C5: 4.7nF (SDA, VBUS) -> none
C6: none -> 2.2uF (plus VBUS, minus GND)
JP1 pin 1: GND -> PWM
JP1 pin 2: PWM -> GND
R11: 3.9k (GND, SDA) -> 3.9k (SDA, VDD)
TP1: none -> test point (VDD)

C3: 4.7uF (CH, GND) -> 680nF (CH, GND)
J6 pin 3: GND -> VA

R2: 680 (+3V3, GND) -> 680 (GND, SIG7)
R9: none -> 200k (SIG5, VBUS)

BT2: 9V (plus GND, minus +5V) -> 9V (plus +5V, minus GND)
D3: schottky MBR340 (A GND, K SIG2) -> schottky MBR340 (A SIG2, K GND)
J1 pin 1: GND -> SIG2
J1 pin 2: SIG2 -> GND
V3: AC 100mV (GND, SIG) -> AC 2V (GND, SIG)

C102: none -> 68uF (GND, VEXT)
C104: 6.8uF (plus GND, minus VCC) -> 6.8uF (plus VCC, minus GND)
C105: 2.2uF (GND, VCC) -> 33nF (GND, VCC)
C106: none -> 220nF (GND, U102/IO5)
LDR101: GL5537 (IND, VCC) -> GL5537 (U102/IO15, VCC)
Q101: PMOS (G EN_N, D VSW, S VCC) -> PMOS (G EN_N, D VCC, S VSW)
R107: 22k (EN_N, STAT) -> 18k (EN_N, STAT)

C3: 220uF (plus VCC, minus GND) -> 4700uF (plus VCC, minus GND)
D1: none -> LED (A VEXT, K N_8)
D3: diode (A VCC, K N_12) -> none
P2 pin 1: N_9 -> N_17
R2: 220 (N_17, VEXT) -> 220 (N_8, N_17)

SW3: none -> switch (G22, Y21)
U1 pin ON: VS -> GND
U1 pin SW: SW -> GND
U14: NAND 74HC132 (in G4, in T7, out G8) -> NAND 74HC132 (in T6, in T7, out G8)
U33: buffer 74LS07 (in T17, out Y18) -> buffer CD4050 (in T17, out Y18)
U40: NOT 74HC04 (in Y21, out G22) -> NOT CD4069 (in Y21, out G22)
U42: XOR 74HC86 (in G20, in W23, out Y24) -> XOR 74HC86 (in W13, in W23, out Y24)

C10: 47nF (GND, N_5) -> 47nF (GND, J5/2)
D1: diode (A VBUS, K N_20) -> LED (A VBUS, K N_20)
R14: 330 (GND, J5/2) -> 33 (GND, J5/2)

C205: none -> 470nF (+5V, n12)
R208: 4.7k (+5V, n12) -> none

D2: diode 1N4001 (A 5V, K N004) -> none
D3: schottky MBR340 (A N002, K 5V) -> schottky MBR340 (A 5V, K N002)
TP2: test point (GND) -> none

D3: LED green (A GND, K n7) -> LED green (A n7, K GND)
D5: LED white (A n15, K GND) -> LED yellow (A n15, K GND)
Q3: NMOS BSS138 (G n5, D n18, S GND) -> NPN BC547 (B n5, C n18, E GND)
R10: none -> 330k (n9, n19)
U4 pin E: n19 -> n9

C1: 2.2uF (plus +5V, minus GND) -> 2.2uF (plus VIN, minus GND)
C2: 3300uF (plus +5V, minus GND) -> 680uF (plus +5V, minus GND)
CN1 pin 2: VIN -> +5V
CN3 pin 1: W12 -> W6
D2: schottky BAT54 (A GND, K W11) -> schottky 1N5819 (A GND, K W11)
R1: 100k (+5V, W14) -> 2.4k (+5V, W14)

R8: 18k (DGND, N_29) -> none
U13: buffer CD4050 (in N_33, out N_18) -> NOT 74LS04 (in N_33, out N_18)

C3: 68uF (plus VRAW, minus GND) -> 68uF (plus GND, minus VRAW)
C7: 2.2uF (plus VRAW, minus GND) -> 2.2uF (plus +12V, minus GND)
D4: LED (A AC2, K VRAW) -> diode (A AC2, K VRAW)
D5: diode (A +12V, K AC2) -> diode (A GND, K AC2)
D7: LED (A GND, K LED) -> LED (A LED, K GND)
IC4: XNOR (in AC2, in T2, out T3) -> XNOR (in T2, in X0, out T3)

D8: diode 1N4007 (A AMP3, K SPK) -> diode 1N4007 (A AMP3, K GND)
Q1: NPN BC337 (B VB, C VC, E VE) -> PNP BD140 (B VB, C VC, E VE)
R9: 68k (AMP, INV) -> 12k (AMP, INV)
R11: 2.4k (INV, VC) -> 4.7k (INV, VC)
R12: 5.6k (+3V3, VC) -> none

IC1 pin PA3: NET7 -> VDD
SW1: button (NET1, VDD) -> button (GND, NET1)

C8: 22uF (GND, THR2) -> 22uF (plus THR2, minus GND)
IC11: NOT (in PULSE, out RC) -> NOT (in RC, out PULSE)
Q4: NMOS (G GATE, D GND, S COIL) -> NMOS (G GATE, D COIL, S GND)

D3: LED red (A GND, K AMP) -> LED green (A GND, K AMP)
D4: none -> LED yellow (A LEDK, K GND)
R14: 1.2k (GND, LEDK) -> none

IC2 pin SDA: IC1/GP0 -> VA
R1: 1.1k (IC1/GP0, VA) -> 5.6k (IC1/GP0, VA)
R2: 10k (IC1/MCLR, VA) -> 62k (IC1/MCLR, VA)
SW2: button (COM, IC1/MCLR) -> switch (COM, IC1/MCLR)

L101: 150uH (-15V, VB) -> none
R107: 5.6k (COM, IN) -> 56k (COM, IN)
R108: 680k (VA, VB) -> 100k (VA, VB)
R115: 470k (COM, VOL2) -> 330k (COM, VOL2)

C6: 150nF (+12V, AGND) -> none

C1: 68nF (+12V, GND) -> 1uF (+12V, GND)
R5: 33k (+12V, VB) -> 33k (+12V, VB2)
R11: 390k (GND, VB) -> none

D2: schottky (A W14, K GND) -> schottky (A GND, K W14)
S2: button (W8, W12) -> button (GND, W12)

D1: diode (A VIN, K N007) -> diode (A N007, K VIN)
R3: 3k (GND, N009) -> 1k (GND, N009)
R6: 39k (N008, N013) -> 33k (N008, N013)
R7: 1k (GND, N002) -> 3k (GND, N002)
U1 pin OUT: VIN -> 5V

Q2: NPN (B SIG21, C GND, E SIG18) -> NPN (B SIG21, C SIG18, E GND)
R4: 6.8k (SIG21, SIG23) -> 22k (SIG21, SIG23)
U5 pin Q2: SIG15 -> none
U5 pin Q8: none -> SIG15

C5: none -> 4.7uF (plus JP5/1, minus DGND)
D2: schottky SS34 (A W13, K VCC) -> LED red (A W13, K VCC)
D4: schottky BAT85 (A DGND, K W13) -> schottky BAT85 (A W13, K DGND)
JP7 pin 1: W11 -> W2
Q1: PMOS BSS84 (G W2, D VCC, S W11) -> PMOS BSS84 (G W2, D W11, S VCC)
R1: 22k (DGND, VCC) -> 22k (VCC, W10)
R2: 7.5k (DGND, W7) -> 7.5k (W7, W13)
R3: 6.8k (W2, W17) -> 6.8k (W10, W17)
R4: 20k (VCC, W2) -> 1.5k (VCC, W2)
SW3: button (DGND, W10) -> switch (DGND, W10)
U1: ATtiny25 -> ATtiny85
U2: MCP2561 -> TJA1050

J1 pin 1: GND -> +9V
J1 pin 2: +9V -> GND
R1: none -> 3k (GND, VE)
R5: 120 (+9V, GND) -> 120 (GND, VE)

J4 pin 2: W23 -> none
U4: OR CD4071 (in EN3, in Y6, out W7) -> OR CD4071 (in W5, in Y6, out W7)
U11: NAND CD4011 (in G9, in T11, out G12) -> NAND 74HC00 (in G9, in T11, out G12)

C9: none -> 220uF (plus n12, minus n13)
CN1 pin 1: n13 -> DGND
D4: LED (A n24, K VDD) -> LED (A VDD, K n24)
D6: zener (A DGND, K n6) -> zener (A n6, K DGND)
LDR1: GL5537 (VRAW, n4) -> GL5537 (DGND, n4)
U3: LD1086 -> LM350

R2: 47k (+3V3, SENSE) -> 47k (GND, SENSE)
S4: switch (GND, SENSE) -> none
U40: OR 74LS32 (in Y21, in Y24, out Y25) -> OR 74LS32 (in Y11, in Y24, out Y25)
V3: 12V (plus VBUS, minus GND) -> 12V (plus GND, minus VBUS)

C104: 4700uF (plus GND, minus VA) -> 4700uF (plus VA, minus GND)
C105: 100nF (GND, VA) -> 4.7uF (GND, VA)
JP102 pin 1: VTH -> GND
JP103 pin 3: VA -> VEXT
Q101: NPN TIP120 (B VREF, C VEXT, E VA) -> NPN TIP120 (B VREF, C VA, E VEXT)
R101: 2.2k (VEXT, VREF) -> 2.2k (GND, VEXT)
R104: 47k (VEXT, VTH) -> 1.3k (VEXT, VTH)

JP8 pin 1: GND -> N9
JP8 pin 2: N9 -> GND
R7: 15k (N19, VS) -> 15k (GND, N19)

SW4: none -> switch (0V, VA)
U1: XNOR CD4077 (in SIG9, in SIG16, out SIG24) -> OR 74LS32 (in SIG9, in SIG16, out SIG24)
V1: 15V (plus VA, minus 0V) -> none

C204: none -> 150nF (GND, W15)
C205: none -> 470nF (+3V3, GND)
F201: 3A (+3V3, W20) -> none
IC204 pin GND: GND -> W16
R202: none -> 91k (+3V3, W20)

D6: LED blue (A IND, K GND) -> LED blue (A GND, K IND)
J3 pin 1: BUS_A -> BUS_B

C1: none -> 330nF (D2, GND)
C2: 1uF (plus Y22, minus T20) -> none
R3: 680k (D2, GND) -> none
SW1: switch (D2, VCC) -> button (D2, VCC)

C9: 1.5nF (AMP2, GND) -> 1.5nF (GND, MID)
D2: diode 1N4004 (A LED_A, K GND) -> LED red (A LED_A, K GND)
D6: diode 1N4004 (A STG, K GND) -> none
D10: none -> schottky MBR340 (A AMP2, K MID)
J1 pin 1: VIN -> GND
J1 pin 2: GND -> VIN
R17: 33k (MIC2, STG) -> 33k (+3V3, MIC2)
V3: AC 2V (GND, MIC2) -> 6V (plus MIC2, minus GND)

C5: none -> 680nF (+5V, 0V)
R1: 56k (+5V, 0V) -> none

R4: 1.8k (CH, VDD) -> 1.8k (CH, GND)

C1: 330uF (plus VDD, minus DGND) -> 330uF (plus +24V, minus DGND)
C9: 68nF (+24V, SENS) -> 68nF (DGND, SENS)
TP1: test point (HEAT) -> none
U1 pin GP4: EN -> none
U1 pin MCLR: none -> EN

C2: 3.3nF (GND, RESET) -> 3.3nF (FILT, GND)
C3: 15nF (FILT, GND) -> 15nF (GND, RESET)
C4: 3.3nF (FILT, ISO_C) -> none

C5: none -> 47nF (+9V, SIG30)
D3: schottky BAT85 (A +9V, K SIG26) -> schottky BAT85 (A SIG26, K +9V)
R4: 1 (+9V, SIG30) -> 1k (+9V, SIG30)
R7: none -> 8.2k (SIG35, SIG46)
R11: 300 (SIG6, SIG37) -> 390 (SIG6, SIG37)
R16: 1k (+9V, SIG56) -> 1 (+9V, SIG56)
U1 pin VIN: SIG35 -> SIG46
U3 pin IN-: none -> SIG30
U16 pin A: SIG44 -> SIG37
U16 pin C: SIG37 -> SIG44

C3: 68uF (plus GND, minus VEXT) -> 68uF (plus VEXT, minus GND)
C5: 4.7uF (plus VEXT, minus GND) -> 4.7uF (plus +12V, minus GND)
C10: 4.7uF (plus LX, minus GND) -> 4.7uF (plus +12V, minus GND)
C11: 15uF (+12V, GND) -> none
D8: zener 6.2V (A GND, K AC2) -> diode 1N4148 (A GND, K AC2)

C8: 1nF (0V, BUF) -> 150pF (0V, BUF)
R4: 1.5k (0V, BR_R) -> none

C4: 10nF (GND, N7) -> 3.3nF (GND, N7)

================================

### AIM OF THE EXERCISE
Of the entries above, repeat exactly the lines from the line with "U40: NOT 74HC04" through the line with "D2: diode 1N4001 (A 5V, K N004) -> none", both of them included.

### OUTPUT OF THE EXERCISE
U40: NOT 74HC04 (in Y21, out G22) -> NOT CD4069 (in Y21, out G22)
U42: XOR 74HC86 (in G20, in W23, out Y24) -> XOR 74HC86 (in W13, in W23, out Y24)

C10: 47nF (GND, N_5) -> 47nF (GND, J5/2)
D1: diode (A VBUS, K N_20) -> LED (A VBUS, K N_20)
R14: 330 (GND, J5/2) -> 33 (GND, J5/2)

C205: none -> 470nF (+5V, n12)
R208: 4.7k (+5V, n12) -> none

D2: diode 1N4001 (A 5V, K N004) -> none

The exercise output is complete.